WHAT THE TASK REQUIRES
Which lines in the listing below contain the string "costumes"? Copy each of them in full, with case counting in the match.

INFORMATION SUPPLIED
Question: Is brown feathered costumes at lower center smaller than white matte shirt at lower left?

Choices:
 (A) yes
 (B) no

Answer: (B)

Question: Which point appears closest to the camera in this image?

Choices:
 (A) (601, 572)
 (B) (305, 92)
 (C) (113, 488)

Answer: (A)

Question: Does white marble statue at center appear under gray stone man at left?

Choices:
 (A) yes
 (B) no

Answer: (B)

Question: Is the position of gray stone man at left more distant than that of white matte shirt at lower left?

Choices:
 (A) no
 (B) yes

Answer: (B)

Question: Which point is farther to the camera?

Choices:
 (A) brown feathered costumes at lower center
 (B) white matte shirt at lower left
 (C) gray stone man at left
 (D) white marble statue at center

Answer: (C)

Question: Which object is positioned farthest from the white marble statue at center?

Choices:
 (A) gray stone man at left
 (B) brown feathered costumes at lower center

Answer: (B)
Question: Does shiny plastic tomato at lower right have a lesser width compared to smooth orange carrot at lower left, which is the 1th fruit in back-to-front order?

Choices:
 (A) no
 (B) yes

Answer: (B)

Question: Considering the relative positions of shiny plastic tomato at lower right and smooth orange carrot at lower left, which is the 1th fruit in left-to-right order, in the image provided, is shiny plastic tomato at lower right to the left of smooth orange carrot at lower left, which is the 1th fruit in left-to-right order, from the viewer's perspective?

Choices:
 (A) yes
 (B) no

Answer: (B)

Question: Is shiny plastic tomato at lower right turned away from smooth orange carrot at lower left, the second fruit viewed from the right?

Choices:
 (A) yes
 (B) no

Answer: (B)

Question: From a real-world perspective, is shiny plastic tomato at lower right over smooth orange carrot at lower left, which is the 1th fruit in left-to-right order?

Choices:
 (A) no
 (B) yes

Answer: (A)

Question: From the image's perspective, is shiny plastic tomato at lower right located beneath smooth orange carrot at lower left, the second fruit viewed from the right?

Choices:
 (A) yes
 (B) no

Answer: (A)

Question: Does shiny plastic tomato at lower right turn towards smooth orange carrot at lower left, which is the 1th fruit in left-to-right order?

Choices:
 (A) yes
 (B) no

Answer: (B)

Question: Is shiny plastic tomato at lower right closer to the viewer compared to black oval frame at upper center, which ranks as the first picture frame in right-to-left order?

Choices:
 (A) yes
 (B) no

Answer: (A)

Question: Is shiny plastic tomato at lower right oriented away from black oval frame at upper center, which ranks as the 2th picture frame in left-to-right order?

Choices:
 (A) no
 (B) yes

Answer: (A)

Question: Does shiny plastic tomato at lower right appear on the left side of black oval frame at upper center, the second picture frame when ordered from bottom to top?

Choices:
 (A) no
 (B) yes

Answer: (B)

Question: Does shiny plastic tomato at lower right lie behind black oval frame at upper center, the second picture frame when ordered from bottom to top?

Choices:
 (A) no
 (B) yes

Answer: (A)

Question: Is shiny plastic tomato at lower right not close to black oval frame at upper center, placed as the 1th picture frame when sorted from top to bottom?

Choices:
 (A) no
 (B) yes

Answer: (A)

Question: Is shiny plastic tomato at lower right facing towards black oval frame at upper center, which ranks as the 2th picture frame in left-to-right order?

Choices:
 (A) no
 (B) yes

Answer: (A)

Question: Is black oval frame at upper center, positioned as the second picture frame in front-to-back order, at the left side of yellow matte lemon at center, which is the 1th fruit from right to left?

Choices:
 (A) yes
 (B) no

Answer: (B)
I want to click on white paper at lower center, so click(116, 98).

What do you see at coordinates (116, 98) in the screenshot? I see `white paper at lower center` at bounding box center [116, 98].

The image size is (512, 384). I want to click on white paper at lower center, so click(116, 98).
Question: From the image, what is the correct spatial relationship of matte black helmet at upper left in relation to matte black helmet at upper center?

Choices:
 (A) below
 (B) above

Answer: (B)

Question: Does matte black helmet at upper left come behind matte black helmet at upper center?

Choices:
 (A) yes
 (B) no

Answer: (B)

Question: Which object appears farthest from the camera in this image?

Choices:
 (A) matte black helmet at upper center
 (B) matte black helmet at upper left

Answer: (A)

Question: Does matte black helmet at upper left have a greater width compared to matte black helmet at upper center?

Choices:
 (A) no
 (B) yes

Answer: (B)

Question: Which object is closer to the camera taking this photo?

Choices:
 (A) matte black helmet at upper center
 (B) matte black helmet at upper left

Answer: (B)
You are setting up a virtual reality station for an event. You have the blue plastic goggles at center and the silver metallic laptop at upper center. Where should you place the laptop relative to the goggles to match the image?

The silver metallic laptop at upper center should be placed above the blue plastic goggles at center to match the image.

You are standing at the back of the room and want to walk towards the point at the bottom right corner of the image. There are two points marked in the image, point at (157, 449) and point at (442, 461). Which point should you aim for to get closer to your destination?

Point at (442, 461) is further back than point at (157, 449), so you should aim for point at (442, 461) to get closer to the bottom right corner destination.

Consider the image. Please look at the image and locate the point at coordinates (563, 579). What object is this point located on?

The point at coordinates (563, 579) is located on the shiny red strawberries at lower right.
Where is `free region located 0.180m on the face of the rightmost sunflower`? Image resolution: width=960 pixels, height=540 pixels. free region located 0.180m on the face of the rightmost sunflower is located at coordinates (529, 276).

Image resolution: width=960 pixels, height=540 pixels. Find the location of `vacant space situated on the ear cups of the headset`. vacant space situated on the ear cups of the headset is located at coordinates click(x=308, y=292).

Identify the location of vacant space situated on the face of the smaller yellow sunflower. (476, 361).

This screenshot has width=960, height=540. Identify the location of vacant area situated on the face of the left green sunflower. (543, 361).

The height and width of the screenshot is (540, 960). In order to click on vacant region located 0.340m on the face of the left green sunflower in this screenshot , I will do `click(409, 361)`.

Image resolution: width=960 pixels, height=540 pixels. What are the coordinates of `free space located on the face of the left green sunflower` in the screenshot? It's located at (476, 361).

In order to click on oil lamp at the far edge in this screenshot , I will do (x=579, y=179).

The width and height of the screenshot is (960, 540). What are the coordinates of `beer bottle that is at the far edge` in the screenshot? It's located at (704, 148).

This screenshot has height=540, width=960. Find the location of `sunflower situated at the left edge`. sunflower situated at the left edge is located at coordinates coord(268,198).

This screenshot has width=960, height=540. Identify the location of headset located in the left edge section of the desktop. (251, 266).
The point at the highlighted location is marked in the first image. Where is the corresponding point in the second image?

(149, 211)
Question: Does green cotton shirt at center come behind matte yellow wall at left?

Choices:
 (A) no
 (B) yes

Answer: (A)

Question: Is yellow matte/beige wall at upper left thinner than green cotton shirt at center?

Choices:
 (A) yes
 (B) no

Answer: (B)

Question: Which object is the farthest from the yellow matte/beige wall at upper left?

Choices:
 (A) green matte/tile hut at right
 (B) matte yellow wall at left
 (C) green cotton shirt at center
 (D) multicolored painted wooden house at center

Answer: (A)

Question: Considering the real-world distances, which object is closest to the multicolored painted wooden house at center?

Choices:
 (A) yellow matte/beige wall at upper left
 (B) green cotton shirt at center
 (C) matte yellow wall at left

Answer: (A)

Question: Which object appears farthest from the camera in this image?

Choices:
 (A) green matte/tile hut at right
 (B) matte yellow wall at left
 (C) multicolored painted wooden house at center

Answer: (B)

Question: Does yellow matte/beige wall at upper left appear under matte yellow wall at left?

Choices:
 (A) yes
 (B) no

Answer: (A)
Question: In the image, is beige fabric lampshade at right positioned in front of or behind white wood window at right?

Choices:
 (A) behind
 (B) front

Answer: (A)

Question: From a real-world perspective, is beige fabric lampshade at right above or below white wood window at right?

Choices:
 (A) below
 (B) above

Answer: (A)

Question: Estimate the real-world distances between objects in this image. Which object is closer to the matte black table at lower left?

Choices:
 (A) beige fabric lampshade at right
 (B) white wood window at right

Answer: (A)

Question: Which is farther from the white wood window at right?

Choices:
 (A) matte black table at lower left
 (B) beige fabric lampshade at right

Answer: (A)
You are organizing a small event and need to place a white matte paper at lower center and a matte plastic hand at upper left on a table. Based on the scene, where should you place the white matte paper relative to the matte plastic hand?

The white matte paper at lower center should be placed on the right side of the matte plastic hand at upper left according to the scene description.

RESPONSE
Question: Is brown feathered costumes at lower center smaller than white matte shirt at lower left?
 (A) brown feathered costumes at lower center
 (B) brown feathered costumes at lower center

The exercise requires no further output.